**PROMPT**: Everything in the listing below needs to be retyped exactly.

**DATASET EXTRACT**:

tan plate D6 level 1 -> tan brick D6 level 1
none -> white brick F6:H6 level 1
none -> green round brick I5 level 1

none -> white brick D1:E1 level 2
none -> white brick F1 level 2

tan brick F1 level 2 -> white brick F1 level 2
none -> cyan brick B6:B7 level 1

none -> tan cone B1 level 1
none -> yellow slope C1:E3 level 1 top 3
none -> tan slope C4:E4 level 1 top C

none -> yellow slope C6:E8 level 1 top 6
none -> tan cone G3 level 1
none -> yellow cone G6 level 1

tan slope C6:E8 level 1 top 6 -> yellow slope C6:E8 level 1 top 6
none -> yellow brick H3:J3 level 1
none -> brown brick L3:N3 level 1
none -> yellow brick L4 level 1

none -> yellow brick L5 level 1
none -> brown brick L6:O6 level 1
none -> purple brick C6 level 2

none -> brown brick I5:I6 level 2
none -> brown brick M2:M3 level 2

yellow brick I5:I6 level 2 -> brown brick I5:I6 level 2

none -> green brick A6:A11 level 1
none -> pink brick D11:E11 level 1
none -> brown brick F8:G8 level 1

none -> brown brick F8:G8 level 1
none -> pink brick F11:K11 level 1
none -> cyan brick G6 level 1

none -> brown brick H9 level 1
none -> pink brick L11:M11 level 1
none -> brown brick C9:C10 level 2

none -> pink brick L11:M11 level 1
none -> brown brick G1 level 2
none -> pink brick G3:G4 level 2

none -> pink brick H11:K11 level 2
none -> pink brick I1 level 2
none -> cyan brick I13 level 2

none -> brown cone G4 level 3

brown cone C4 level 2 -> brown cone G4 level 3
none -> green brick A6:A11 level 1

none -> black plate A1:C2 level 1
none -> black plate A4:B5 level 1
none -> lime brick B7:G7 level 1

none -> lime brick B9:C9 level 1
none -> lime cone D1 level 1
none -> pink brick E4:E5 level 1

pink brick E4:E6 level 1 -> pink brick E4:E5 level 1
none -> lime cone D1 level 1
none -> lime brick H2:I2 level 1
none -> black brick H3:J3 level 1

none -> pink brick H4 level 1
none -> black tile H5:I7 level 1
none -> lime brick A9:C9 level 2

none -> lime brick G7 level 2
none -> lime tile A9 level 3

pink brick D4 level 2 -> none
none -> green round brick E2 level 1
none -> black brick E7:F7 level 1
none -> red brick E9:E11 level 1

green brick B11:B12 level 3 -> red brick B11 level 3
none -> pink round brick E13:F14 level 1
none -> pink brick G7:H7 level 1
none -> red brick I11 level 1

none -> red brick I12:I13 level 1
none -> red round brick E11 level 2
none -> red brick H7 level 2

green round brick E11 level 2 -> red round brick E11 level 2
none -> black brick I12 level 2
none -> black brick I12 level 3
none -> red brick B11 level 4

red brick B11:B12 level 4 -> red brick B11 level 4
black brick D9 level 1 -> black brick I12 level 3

**ANSWER BOX**:
tan plate D6 level 1 -> tan brick D6 level 1
none -> white brick F6:H6 level 1
none -> green round brick I5 level 1

none -> white brick D1:E1 level 2
none -> white brick F1 level 2

tan brick F1 level 2 -> white brick F1 level 2
none -> cyan brick B6:B7 level 1

none -> tan cone B1 level 1
none -> yellow slope C1:E3 level 1 top 3
none -> tan slope C4:E4 level 1 top C

none -> yellow slope C6:E8 level 1 top 6
none -> tan cone G3 level 1
none -> yellow cone G6 level 1

tan slope C6:E8 level 1 top 6 -> yellow slope C6:E8 level 1 top 6
none -> yellow brick H3:J3 level 1
none -> brown brick L3:N3 level 1
none -> yellow brick L4 level 1

none -> yellow brick L5 level 1
none -> brown brick L6:O6 level 1
none -> purple brick C6 level 2

none -> brown brick I5:I6 level 2
none -> brown brick M2:M3 level 2

yellow brick I5:I6 level 2 -> brown brick I5:I6 level 2

none -> green brick A6:A11 level 1
none -> pink brick D11:E11 level 1
none -> brown brick F8:G8 level 1

none -> brown brick F8:G8 level 1
none -> pink brick F11:K11 level 1
none -> cyan brick G6 level 1

none -> brown brick H9 level 1
none -> pink brick L11:M11 level 1
none -> brown brick C9:C10 level 2

none -> pink brick L11:M11 level 1
none -> brown brick G1 level 2
none -> pink brick G3:G4 level 2

none -> pink brick H11:K11 level 2
none -> pink brick I1 level 2
none -> cyan brick I13 level 2

none -> brown cone G4 level 3

brown cone C4 level 2 -> brown cone G4 level 3
none -> green brick A6:A11 level 1

none -> black plate A1:C2 level 1
none -> black plate A4:B5 level 1
none -> lime brick B7:G7 level 1

none -> lime brick B9:C9 level 1
none -> lime cone D1 level 1
none -> pink brick E4:E5 level 1

pink brick E4:E6 level 1 -> pink brick E4:E5 level 1
none -> lime cone D1 level 1
none -> lime brick H2:I2 level 1
none -> black brick H3:J3 level 1

none -> pink brick H4 level 1
none -> black tile H5:I7 level 1
none -> lime brick A9:C9 level 2

none -> lime brick G7 level 2
none -> lime tile A9 level 3

pink brick D4 level 2 -> none
none -> green round brick E2 level 1
none -> black brick E7:F7 level 1
none -> red brick E9:E11 level 1

green brick B11:B12 level 3 -> red brick B11 level 3
none -> pink round brick E13:F14 level 1
none -> pink brick G7:H7 level 1
none -> red brick I11 level 1

none -> red brick I12:I13 level 1
none -> red round brick E11 level 2
none -> red brick H7 level 2

green round brick E11 level 2 -> red round brick E11 level 2
none -> black brick I12 level 2
none -> black brick I12 level 3
none -> red brick B11 level 4

red brick B11:B12 level 4 -> red brick B11 level 4
black brick D9 level 1 -> black brick I12 level 3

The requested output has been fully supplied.